To do.
Lines below that include the word "none" should each be copied.

Information supplied.
════════════════

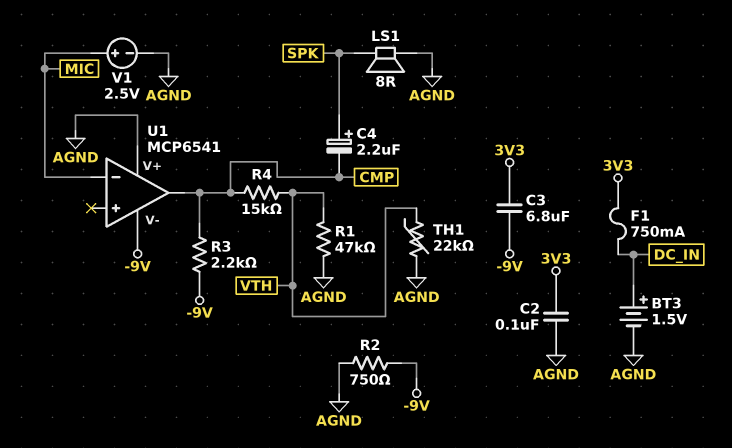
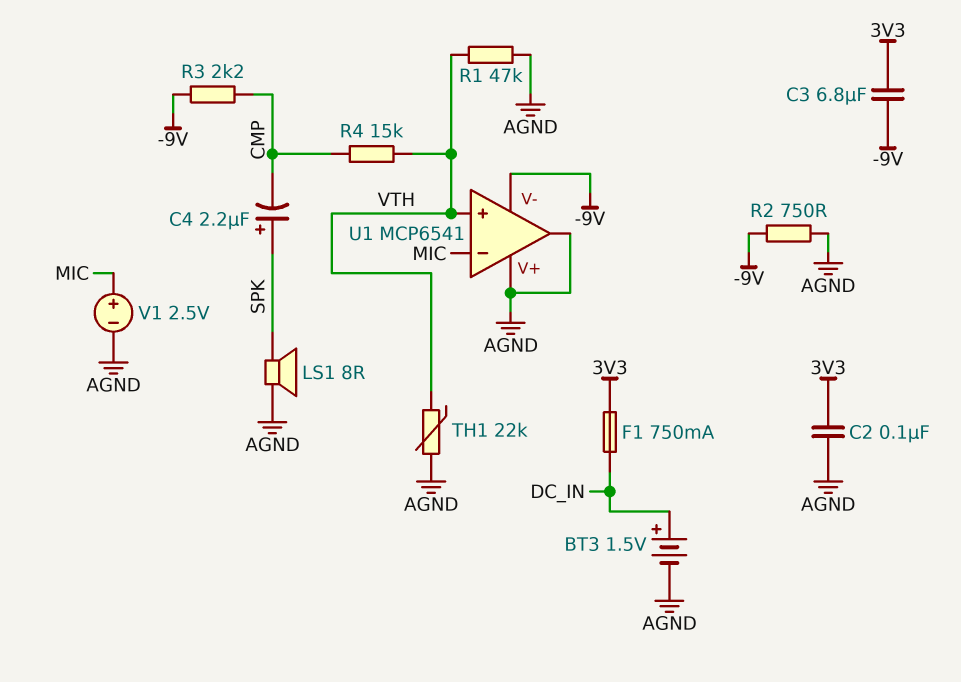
U1 pin in+: none -> VTH
U1 pin out: CMP -> AGND

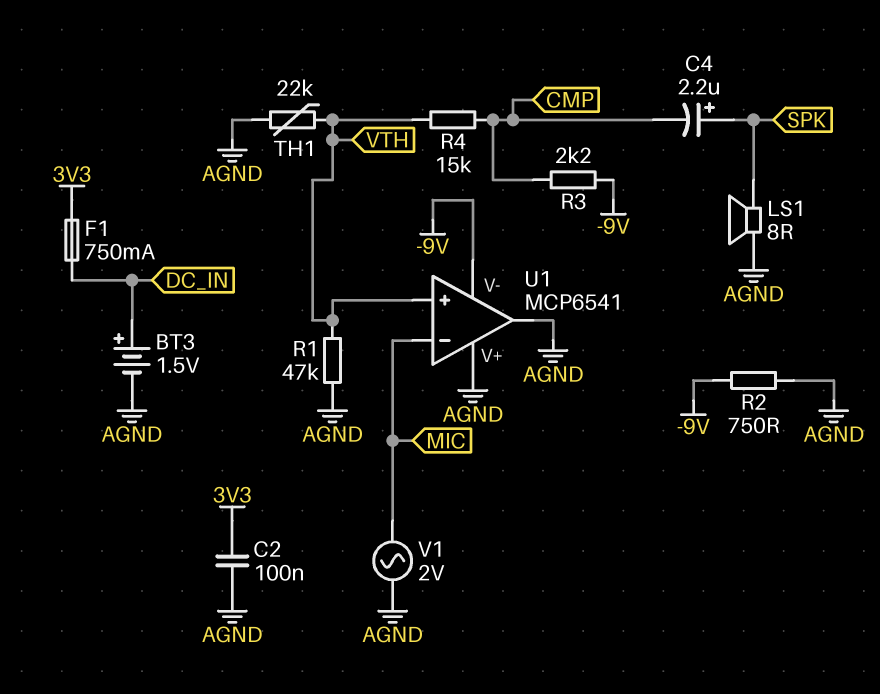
C3: 6.8uF (-9V, 3V3) -> none
V1: 2.5V (plus MIC, minus AGND) -> AC 2V (AGND, MIC)

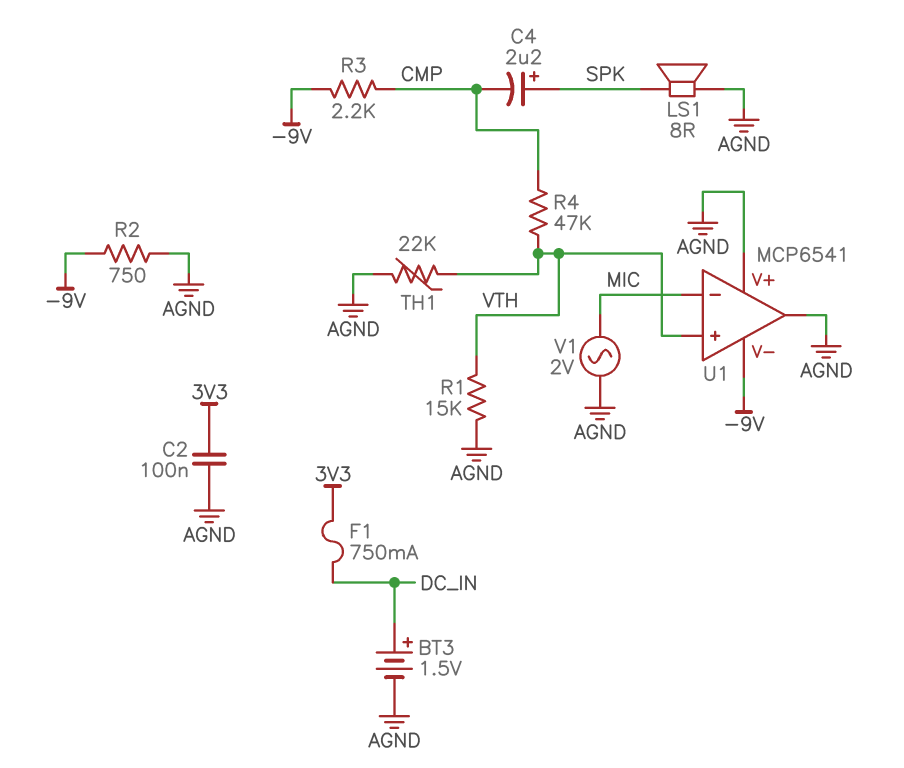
R1: 47k (AGND, VTH) -> 15k (AGND, VTH)
R4: 15k (CMP, VTH) -> 47k (CMP, VTH)

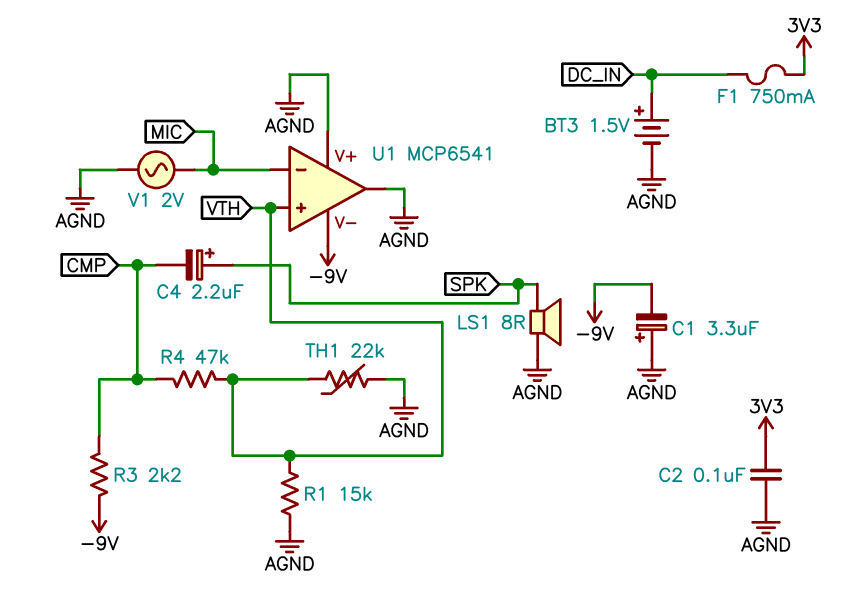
C1: none -> 3.3uF (plus AGND, minus -9V)
R2: 750 (-9V, AGND) -> none

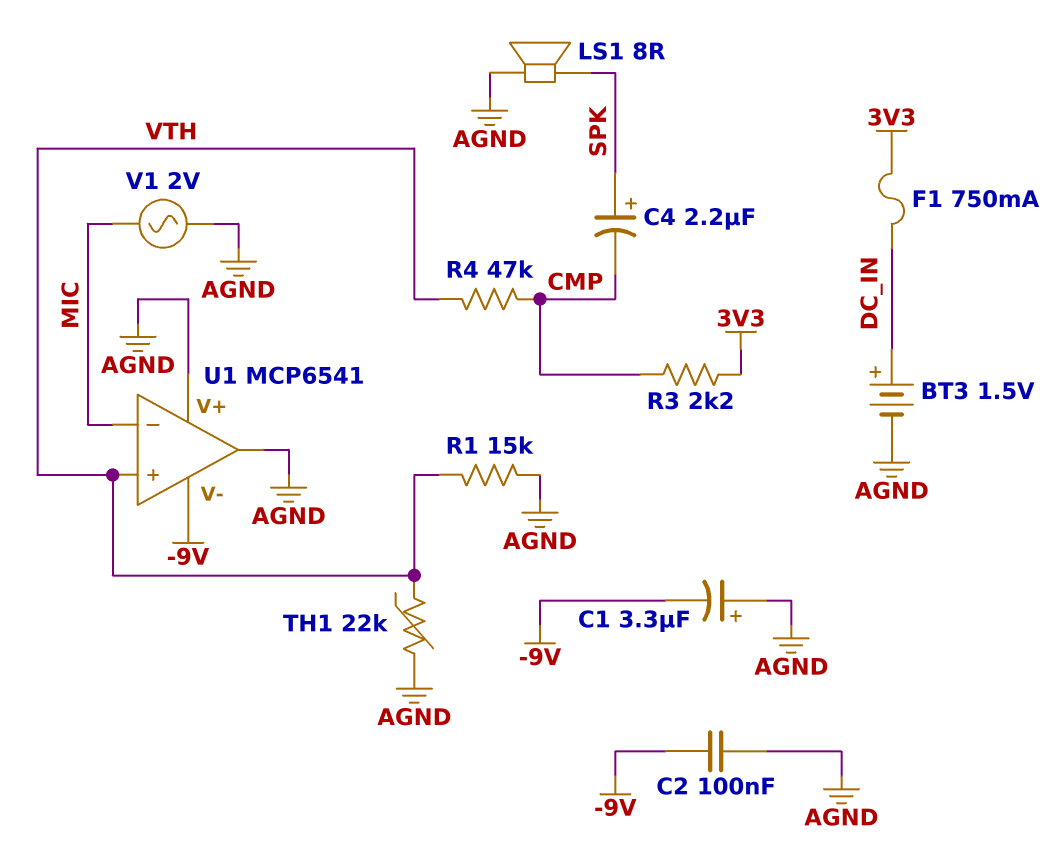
C2: 100nF (3V3, AGND) -> 100nF (-9V, AGND)
R3: 2.2k (-9V, CMP) -> 2.2k (3V3, CMP)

════════════════

Task solution.
U1 pin in+: none -> VTH
C3: 6.8uF (-9V, 3V3) -> none
C1: none -> 3.3uF (plus AGND, minus -9V)
R2: 750 (-9V, AGND) -> none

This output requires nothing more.